TASK. Beginning with the line that has "(356, 181) = (433, 264): blue", reproduce each remaining line of the data exactly, down to and including the last.

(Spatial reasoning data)
Start of Block
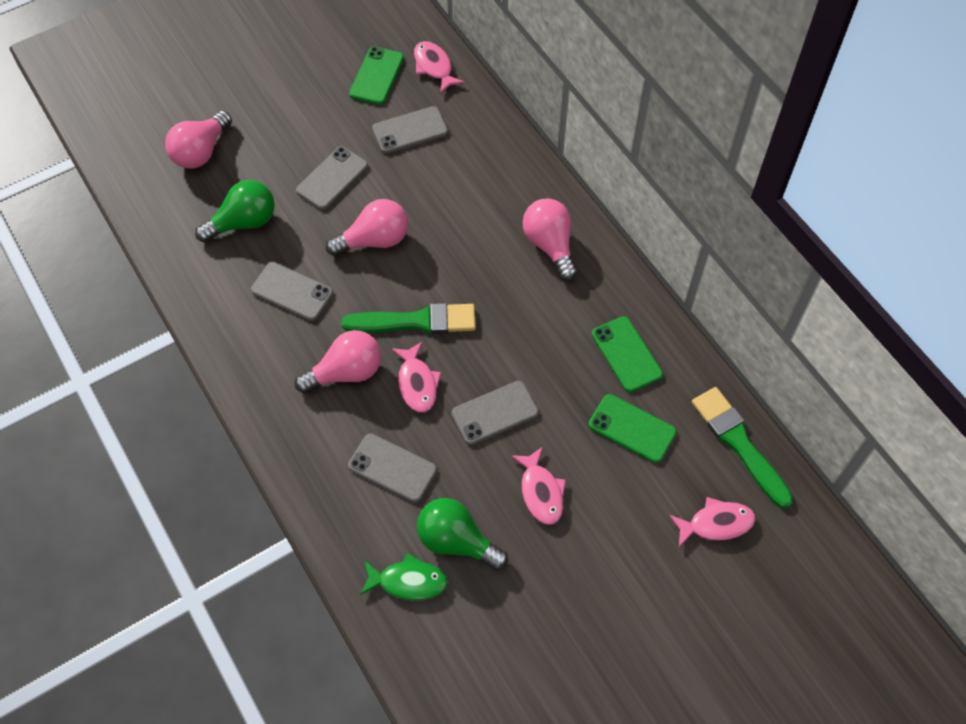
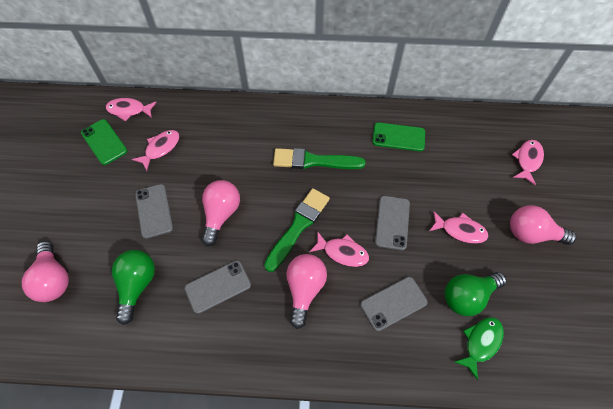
camera: 55 degrees left, 0 degrees up
(410, 130) = (160, 148): grey phone -> pink fish
(550, 245) = (301, 129): pink light bulb -> pink light bulb (531, 234)
(632, 428) = (446, 162): green phone -> none
(738, 443) = (485, 122): green brush -> green brush (313, 161)

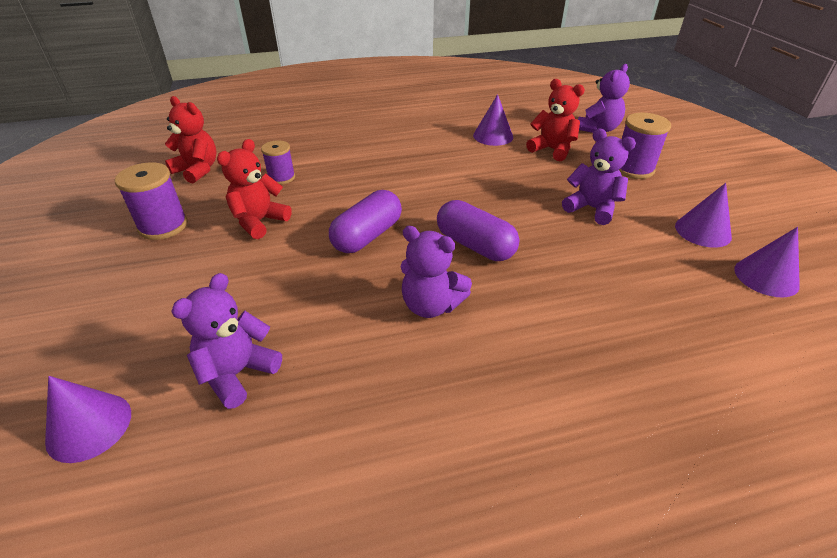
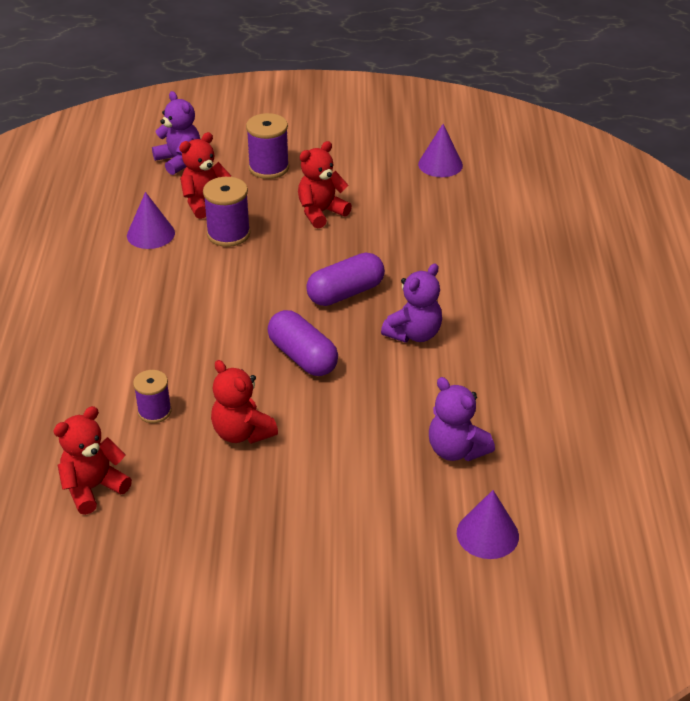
camera: 75 degrees left, 0 degrees up
(163, 226) = (215, 512): purple spool -> purple spool (228, 234)
(592, 208) = (321, 212): purple teddy bear -> red teddy bear
(703, 231) = (377, 169): purple cone -> none

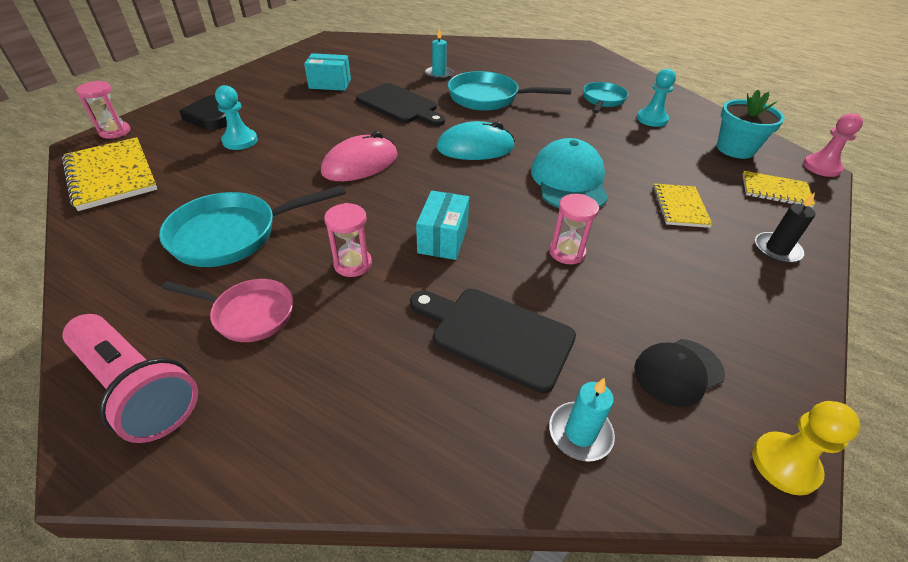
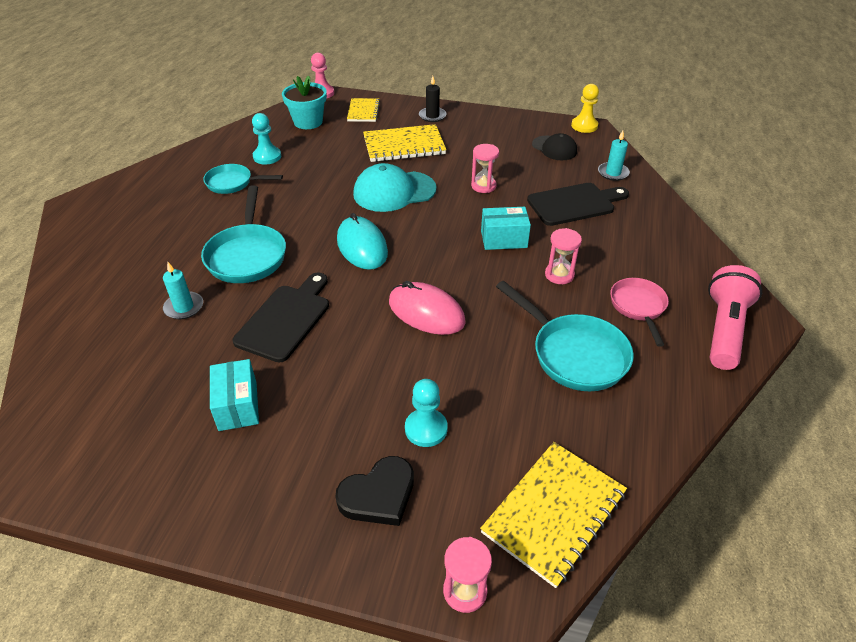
camera: 105 degrees left, 0 degrees up
(496, 335) = (574, 204): black cutting board -> black cutting board turned 120 degrees counterclockwise
(679, 207) = (404, 146): yellow notebook -> yellow notebook, size x1.65

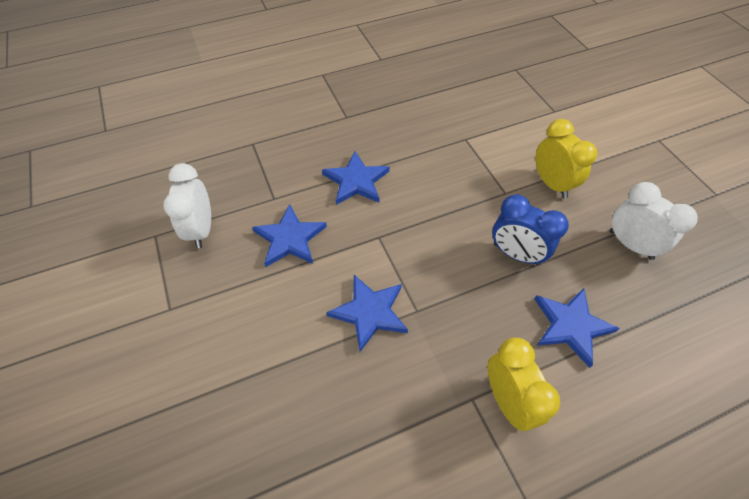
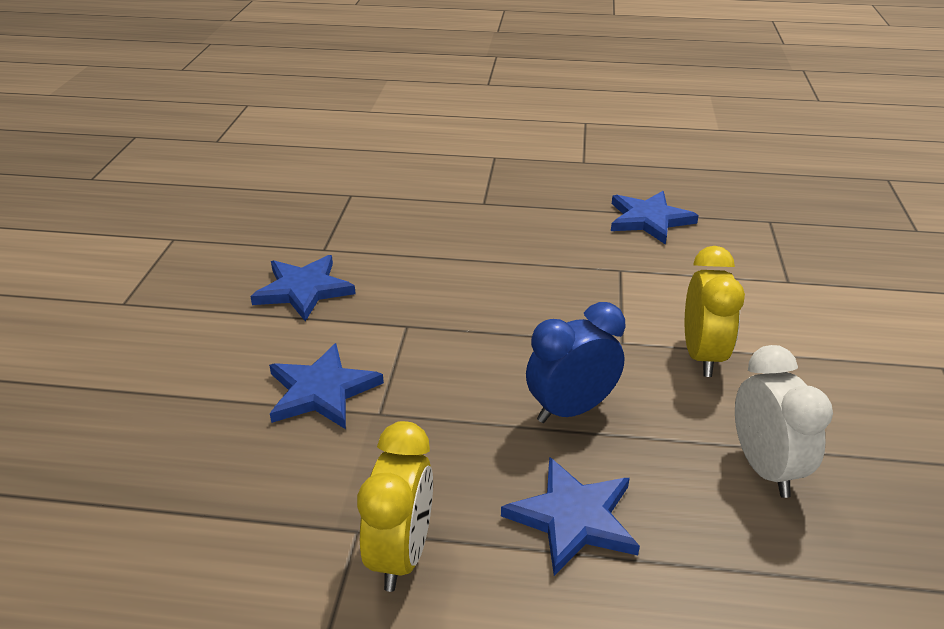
camera: 30 degrees right, 20 degrees down
(201, 230) = (222, 250): white clock -> none
(356, 181) = (433, 264): blue star -> blue star (649, 219)
(516, 254) = (571, 410): blue clock -> blue clock turned 90 degrees clockwise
End of Block
ANSWER BELOW.
(356, 181) = (433, 264): blue star -> blue star (649, 219)
(516, 254) = (571, 410): blue clock -> blue clock turned 90 degrees clockwise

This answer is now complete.